Difference listings:
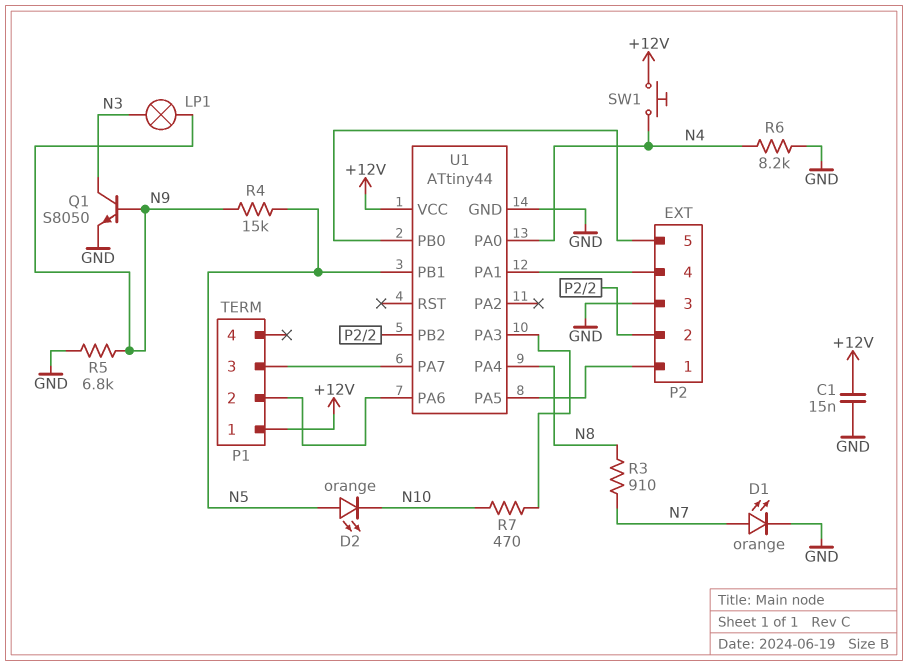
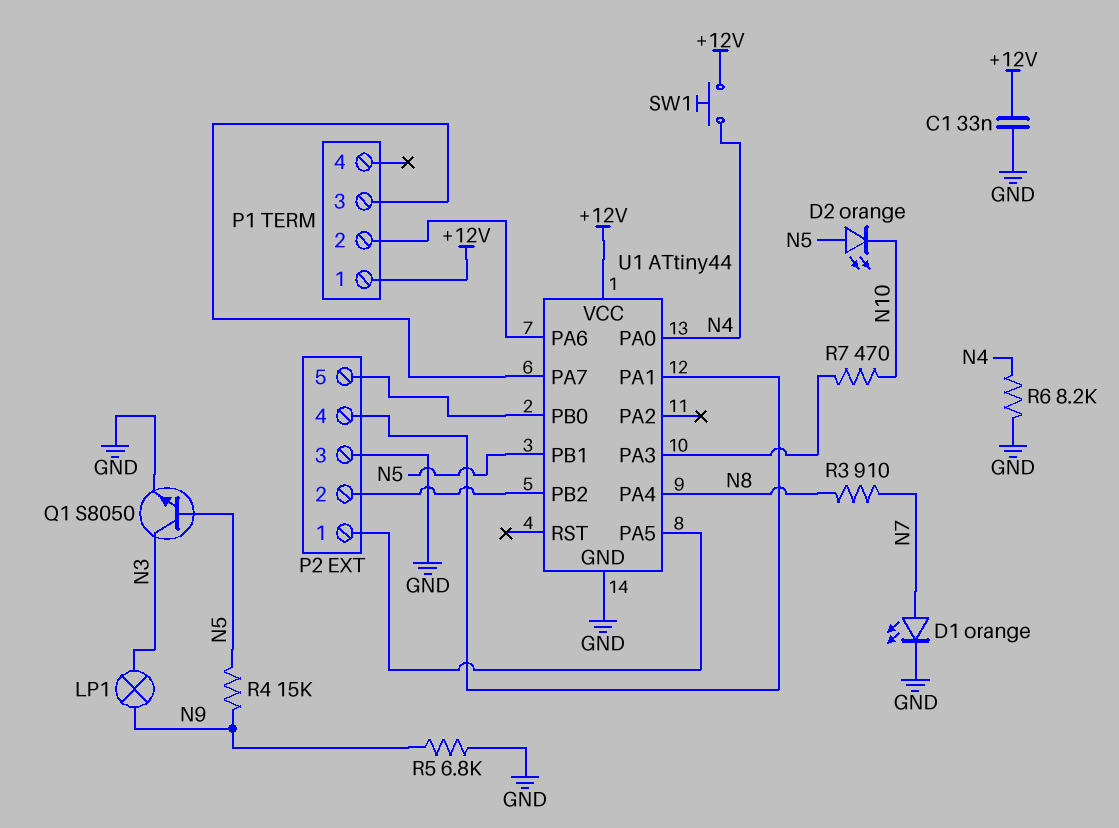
C1: 15nF (+12V, GND) -> 33nF (+12V, GND)
Q1: NPN S8050 (B N9, C N3, E GND) -> NPN S8050 (B N5, C N3, E GND)

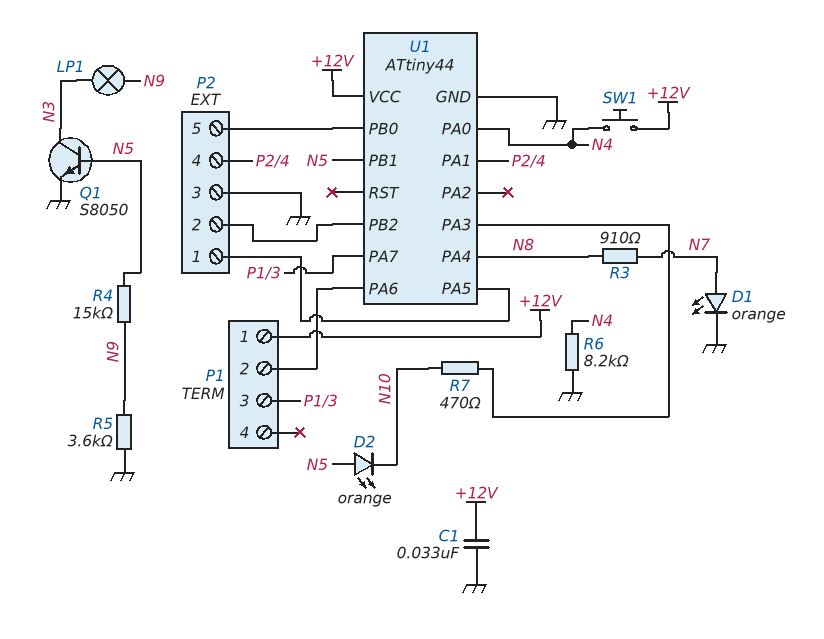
R5: 6.8k (GND, N9) -> 3.6k (GND, N9)

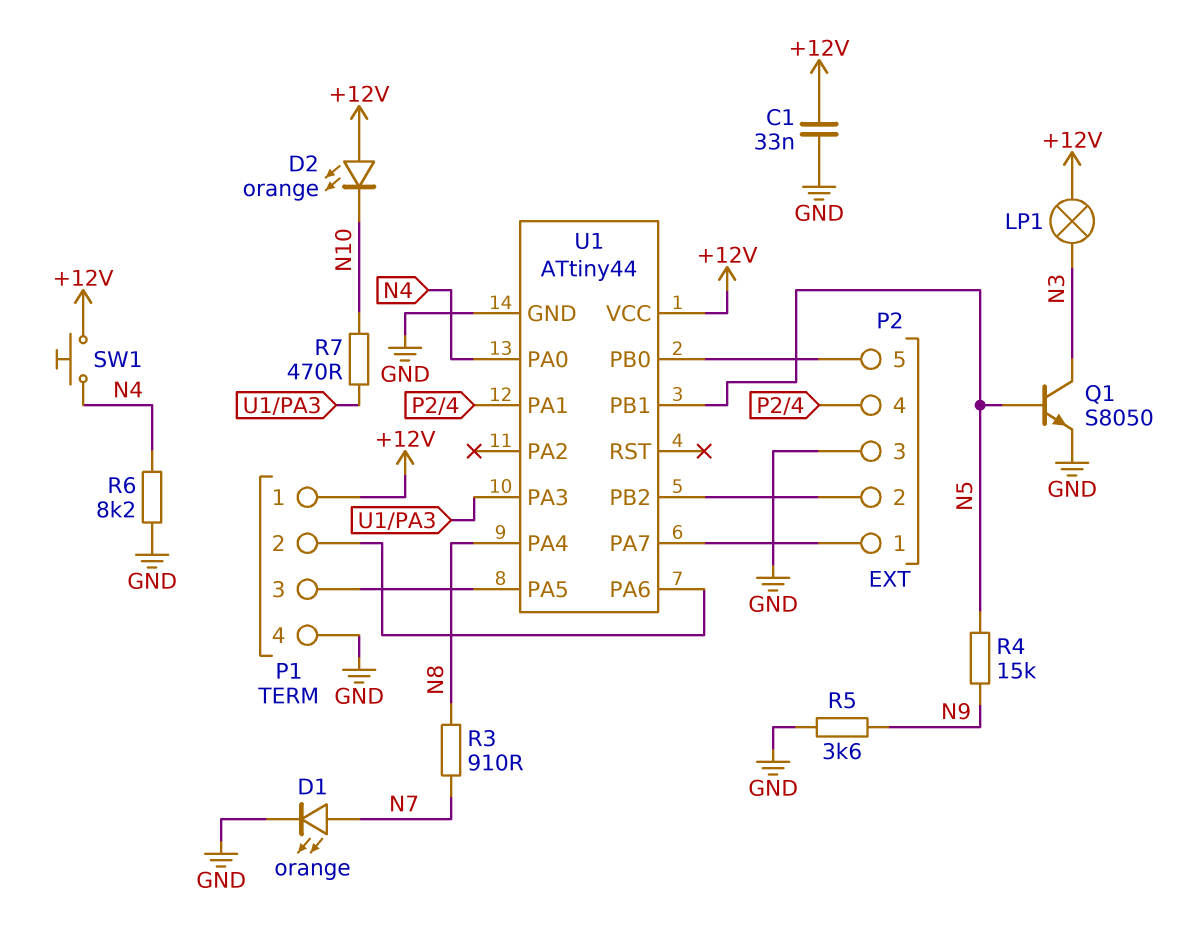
D2: LED orange (A N5, K N10) -> LED orange (A +12V, K N10)
LP1: lamp (N3, N9) -> lamp (+12V, N3)
P1 pin 4: none -> GND
U1 pin PA5: P2/1 -> P1/3
U1 pin PA7: P1/3 -> P2/1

◆ **Task to carry out**:
An exact copy of the entries above is required; pictures are not part of it.

◆ **Solution**:
C1: 15nF (+12V, GND) -> 33nF (+12V, GND)
Q1: NPN S8050 (B N9, C N3, E GND) -> NPN S8050 (B N5, C N3, E GND)

R5: 6.8k (GND, N9) -> 3.6k (GND, N9)

D2: LED orange (A N5, K N10) -> LED orange (A +12V, K N10)
LP1: lamp (N3, N9) -> lamp (+12V, N3)
P1 pin 4: none -> GND
U1 pin PA5: P2/1 -> P1/3
U1 pin PA7: P1/3 -> P2/1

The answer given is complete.